■ ABOUT THIS TASK: Copy the records word for word, from their first line through the line that contains "The width and height of the screenshot is (960, 540). In".

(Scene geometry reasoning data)
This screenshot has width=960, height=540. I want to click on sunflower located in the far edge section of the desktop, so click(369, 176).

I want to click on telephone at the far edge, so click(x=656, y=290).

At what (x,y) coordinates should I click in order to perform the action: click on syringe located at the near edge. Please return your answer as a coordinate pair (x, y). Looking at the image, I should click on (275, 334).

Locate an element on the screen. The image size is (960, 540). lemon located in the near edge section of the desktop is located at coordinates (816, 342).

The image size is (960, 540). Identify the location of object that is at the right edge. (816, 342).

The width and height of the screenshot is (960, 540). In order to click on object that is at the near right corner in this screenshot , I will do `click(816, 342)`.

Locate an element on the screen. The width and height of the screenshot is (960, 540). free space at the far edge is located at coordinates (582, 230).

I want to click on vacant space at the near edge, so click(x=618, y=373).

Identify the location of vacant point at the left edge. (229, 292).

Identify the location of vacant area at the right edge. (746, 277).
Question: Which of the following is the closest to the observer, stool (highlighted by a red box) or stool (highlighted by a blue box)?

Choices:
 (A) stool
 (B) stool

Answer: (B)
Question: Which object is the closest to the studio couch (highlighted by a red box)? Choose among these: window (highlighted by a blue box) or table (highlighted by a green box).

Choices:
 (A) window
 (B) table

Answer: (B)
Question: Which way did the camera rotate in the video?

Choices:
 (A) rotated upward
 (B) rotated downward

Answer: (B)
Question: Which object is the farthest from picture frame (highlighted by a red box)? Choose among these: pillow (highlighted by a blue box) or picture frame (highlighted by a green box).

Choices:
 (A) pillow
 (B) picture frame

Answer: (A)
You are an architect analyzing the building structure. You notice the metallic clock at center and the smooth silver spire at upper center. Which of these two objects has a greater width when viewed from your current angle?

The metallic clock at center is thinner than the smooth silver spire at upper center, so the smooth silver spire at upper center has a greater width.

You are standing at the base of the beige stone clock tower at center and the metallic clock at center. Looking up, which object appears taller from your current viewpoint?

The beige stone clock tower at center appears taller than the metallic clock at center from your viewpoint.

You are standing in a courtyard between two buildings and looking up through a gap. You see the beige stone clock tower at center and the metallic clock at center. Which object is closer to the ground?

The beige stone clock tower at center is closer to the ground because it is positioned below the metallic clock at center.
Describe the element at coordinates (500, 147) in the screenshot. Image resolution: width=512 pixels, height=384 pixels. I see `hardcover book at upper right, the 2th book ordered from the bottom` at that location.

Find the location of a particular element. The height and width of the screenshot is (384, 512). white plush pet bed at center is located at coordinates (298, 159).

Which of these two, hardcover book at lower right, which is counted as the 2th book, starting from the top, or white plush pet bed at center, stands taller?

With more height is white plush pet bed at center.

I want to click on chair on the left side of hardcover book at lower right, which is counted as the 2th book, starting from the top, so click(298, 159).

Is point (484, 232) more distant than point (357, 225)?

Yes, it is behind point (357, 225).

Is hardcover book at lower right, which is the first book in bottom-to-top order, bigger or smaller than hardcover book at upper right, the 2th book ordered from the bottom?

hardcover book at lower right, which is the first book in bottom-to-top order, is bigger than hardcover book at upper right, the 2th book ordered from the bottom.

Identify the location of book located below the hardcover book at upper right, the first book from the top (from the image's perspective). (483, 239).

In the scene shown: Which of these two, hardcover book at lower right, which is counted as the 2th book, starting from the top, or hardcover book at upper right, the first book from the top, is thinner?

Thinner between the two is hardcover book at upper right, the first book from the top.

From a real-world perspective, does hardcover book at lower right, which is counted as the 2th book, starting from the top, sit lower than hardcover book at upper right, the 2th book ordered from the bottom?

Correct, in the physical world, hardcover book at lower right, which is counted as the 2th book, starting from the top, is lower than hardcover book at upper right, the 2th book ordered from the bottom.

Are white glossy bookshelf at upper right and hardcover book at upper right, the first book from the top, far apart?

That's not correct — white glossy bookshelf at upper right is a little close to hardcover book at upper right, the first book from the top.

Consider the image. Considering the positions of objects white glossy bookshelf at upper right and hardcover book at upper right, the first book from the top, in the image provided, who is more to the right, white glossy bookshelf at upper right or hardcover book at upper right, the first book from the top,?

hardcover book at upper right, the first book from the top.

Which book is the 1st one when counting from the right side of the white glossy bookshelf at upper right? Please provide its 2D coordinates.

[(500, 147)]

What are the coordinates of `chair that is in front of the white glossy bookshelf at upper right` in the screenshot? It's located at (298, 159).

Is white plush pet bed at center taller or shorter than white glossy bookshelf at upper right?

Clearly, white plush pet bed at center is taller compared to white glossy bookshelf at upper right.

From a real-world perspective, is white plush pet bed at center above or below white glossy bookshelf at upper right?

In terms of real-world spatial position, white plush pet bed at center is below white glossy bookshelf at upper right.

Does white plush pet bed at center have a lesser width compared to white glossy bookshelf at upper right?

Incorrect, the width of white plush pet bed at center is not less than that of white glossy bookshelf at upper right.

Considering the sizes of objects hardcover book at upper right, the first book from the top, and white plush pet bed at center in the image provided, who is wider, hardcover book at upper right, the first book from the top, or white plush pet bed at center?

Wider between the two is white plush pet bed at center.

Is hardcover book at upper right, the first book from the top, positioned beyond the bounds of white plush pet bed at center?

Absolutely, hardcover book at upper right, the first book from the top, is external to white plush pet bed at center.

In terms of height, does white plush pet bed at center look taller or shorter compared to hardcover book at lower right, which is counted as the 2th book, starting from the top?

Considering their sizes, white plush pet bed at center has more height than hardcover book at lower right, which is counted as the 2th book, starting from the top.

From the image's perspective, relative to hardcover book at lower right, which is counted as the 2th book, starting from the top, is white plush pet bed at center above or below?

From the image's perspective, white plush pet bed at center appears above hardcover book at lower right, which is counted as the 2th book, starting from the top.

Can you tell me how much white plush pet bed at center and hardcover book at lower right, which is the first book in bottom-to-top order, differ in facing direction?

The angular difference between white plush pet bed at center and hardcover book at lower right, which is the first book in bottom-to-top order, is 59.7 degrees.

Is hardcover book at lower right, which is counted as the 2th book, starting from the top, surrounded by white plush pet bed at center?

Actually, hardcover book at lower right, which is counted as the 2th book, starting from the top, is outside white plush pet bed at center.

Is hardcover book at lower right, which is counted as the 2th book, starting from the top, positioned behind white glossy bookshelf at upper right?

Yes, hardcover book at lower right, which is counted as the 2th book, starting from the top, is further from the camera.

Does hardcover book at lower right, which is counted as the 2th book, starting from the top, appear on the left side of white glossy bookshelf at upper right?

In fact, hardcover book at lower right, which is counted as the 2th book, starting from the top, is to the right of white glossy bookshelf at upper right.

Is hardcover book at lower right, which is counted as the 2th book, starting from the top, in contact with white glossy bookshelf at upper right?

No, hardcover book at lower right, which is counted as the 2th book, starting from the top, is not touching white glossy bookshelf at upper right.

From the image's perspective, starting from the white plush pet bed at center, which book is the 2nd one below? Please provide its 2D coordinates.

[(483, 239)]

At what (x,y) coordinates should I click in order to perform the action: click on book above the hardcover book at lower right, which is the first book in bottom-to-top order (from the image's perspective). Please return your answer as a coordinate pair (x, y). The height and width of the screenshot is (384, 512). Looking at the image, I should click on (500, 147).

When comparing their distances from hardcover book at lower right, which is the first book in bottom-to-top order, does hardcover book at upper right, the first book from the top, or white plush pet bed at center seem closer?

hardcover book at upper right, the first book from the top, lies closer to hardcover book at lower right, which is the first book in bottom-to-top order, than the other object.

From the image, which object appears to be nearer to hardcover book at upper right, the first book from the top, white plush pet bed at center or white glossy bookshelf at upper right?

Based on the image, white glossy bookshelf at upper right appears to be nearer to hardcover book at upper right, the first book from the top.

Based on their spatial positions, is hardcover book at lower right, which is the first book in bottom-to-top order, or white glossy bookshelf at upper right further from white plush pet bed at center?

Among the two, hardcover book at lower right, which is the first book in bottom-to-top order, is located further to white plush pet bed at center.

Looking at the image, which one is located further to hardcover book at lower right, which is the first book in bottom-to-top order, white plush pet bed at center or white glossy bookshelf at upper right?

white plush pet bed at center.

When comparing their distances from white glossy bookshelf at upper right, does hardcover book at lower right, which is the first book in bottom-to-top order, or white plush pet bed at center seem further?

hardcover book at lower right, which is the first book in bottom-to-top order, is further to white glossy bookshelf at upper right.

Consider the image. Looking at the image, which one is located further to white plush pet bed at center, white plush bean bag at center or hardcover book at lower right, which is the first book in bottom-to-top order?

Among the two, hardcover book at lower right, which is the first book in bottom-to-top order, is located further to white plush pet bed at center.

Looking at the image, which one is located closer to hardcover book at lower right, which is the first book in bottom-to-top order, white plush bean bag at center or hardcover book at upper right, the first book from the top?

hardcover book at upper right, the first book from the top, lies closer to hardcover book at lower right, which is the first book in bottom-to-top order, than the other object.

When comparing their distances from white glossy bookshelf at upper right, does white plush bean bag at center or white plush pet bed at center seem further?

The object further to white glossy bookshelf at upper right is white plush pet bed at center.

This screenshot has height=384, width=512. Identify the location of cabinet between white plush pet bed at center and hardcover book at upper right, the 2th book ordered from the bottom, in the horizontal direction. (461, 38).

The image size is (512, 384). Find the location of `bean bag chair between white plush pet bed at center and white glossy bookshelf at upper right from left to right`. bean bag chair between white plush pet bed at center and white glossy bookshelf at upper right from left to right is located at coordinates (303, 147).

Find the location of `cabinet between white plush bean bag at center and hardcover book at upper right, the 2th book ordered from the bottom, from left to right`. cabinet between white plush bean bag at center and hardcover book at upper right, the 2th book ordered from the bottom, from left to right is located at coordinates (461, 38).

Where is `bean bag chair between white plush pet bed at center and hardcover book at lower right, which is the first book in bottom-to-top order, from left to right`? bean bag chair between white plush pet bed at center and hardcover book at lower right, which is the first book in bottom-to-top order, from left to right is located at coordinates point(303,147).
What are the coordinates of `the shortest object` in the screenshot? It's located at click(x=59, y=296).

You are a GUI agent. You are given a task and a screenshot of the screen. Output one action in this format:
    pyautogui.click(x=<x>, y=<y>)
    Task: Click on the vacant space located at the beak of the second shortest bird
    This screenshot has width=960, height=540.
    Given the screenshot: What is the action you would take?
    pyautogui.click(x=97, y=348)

■ SOLUTION TO THE EXERCISE:
This screenshot has width=960, height=540. I want to click on sunflower located in the far edge section of the desktop, so click(369, 176).

I want to click on telephone at the far edge, so click(x=656, y=290).

At what (x,y) coordinates should I click in order to perform the action: click on syringe located at the near edge. Please return your answer as a coordinate pair (x, y). Looking at the image, I should click on (275, 334).

Locate an element on the screen. The image size is (960, 540). lemon located in the near edge section of the desktop is located at coordinates (816, 342).

The image size is (960, 540). Identify the location of object that is at the right edge. (816, 342).

The width and height of the screenshot is (960, 540). In order to click on object that is at the near right corner in this screenshot , I will do `click(816, 342)`.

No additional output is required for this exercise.